── DATA EXTRACTS

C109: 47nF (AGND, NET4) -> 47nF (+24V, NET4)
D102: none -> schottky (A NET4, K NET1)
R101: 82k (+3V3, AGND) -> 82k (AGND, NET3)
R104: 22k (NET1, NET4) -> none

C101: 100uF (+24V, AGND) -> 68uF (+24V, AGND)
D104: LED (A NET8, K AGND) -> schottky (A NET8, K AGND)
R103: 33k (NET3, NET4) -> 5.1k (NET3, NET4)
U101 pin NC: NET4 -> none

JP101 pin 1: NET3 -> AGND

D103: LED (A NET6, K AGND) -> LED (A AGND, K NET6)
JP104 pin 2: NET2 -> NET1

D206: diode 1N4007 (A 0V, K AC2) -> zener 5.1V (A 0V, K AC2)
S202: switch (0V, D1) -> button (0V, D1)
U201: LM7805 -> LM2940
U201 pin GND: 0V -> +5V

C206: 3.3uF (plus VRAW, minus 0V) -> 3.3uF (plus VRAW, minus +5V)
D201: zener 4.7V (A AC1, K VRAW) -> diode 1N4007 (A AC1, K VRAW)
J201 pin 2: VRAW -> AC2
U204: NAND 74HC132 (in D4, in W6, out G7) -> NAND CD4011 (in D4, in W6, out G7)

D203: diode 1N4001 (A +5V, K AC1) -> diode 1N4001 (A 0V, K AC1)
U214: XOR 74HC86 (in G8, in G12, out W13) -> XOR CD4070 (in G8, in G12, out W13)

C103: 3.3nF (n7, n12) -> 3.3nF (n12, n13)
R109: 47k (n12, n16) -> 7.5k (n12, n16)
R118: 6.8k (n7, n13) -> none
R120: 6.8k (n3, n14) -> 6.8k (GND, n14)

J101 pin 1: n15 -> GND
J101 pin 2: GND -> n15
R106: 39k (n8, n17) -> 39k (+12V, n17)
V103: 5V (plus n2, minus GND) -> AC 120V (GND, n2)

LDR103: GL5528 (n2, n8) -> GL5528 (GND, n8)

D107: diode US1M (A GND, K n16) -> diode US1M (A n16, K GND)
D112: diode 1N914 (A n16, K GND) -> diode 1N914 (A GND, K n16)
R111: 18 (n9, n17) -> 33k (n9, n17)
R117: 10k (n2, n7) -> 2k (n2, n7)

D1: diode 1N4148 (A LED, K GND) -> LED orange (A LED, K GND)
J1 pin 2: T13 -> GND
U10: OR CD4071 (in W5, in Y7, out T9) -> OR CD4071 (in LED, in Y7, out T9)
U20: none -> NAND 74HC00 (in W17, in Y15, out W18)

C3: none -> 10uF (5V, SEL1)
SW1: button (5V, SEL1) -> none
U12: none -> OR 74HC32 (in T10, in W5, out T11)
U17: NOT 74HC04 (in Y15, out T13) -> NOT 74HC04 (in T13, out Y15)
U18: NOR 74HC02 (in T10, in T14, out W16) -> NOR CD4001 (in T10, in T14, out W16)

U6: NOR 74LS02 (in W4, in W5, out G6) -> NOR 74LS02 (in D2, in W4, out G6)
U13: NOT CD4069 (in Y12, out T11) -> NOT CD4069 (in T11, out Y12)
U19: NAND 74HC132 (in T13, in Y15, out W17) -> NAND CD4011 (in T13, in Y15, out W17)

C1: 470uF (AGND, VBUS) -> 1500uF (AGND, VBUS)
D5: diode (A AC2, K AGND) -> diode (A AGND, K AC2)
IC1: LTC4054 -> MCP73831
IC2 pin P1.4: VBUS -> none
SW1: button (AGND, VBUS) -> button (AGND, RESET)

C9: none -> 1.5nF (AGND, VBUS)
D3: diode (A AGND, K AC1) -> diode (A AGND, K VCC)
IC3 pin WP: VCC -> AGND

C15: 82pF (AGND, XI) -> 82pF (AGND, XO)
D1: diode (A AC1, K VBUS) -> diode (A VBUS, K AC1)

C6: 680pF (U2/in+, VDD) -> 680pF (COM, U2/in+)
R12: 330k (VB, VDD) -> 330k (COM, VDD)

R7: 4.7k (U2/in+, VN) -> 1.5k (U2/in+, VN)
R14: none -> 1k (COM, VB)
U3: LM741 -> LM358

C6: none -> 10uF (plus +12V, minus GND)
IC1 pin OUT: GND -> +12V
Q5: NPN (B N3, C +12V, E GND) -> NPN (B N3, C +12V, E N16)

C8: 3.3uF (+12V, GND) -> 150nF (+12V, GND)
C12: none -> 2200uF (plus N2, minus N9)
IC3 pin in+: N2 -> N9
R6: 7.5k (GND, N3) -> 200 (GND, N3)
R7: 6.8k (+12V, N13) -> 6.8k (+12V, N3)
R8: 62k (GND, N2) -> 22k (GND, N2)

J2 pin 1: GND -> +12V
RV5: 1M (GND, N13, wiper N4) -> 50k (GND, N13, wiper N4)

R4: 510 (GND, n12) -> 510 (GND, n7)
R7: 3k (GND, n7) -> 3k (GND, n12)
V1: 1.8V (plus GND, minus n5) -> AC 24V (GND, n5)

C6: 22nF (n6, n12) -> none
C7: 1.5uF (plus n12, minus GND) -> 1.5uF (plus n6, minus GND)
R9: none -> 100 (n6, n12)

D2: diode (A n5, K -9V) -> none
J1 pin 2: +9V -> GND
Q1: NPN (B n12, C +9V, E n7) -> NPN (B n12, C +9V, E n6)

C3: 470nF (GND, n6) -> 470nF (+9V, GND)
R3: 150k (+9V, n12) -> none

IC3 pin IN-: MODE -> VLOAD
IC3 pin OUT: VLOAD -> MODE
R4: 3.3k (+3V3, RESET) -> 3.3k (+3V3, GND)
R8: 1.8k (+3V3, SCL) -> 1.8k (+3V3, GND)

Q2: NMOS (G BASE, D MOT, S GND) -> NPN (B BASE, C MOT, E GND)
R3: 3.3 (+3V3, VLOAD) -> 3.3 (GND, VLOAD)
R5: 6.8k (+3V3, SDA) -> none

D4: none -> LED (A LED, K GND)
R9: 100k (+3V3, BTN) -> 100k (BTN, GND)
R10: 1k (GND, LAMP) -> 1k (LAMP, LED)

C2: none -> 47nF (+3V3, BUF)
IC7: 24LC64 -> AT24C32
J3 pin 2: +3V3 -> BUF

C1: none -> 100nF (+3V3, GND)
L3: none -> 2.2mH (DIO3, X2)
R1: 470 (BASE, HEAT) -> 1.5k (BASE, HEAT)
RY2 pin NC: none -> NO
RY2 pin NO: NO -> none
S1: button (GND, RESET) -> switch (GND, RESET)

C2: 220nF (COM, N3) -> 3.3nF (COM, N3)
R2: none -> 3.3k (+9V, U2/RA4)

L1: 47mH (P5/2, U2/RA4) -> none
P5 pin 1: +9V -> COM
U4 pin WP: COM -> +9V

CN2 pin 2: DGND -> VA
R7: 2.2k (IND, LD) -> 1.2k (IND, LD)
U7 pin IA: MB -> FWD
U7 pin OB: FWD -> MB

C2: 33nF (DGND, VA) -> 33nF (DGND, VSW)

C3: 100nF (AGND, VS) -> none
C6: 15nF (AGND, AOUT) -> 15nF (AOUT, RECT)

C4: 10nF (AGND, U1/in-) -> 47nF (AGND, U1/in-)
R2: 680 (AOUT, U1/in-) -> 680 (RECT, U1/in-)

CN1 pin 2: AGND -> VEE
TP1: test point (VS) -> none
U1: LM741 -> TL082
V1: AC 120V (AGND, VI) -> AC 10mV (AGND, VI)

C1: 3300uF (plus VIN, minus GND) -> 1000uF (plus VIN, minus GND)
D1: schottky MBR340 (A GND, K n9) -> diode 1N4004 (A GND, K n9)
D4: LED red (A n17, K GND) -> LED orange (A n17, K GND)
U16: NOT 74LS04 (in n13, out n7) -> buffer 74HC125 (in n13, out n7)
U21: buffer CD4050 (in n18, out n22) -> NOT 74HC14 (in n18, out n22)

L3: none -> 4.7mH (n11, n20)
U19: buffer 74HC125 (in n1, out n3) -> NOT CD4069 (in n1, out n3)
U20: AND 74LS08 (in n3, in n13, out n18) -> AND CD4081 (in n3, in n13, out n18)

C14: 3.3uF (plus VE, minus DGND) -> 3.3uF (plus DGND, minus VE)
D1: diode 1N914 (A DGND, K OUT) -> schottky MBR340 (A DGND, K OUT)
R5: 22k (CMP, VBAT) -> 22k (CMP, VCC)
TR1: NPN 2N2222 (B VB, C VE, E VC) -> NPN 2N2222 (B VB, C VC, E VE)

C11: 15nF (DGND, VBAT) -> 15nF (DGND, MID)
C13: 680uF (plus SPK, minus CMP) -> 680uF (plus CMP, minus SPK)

────

• EXERCISE PROMPT: Starting at the line that contains "R5: 22k (CMP, VBAT) -> 22k (CMP, VCC)", retype every line through the end of the records exactly, and nothing else.

• RESPONSE BOX:
R5: 22k (CMP, VBAT) -> 22k (CMP, VCC)
TR1: NPN 2N2222 (B VB, C VE, E VC) -> NPN 2N2222 (B VB, C VC, E VE)

C11: 15nF (DGND, VBAT) -> 15nF (DGND, MID)
C13: 680uF (plus SPK, minus CMP) -> 680uF (plus CMP, minus SPK)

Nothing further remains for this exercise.